(Scene images with change listings)
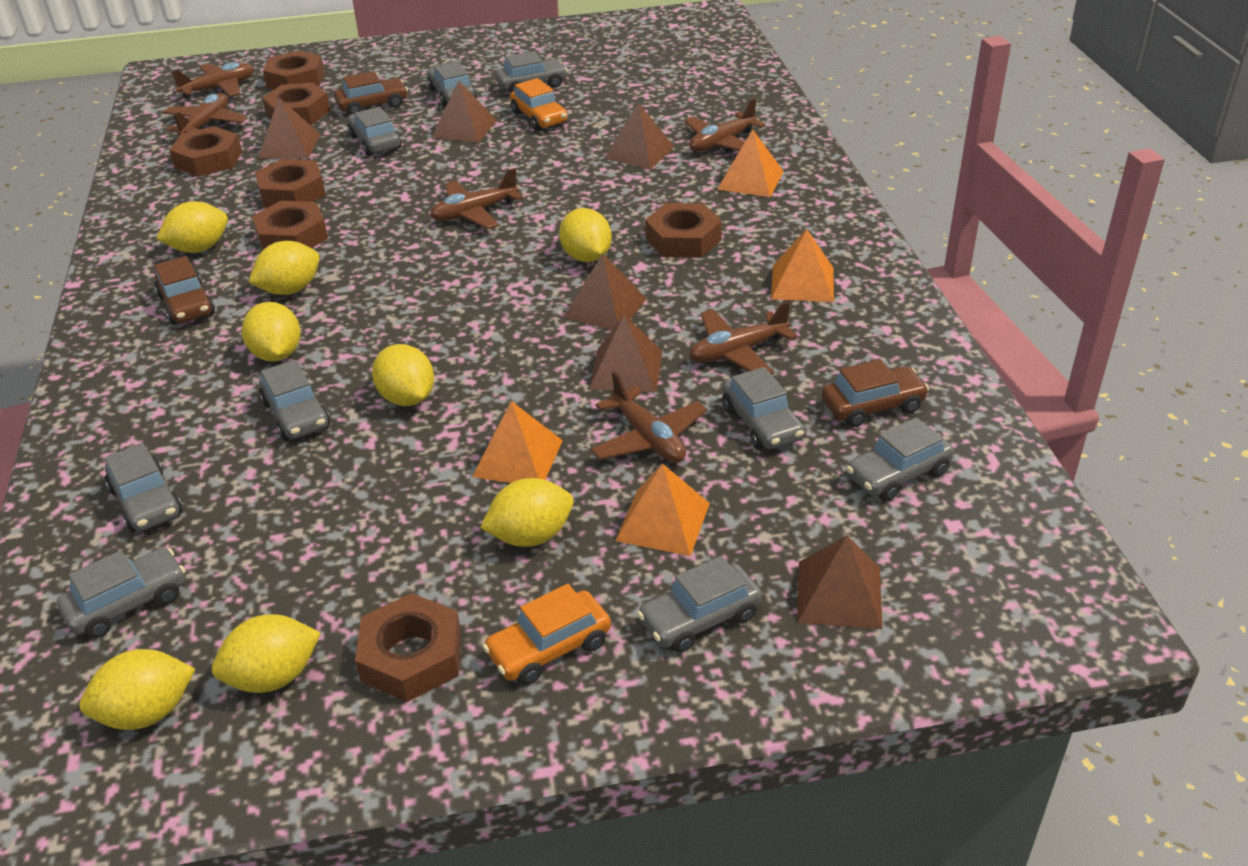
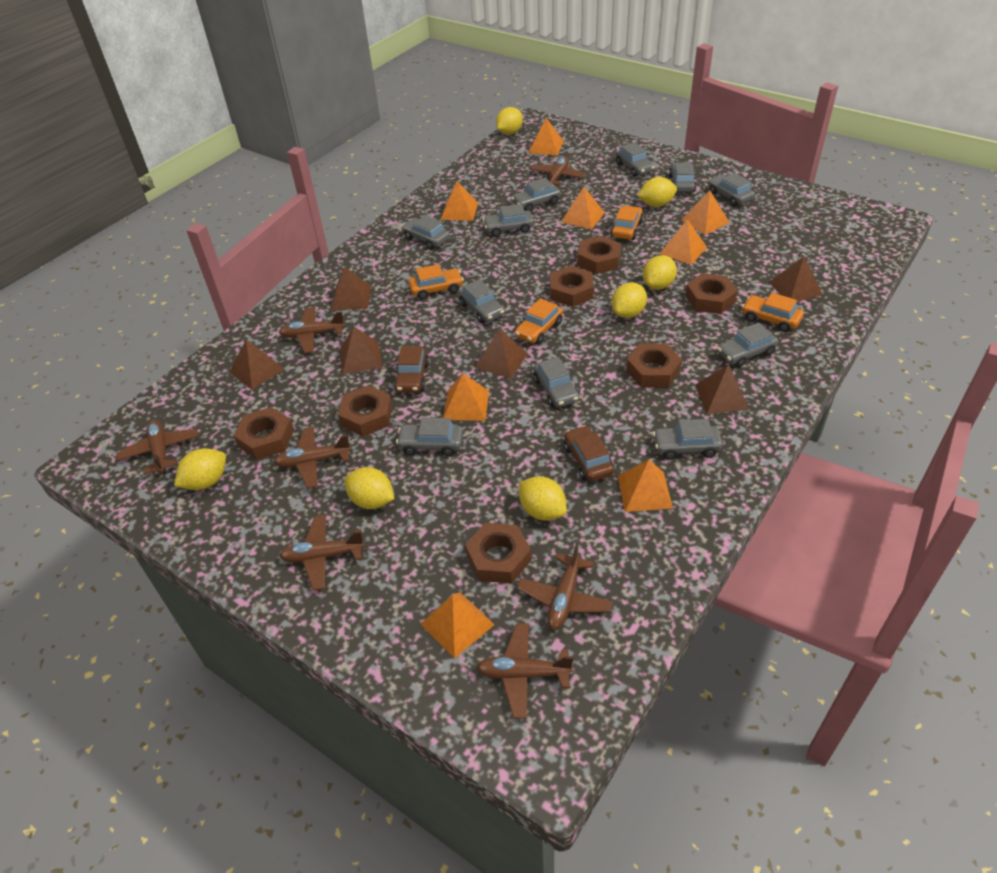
brown car: 3 -> 2
brown plane: 6 -> 7
grey car: 9 -> 11
orange car: 2 -> 4
orange pyramid: 4 -> 8
yellow lemon: 8 -> 7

- YOUR OBJECTIVE
Give every line above again exactly, omitting whatever pictures appear.

- ANSWER TO THIS PROBLEM
brown car: 3 -> 2
brown plane: 6 -> 7
grey car: 9 -> 11
orange car: 2 -> 4
orange pyramid: 4 -> 8
yellow lemon: 8 -> 7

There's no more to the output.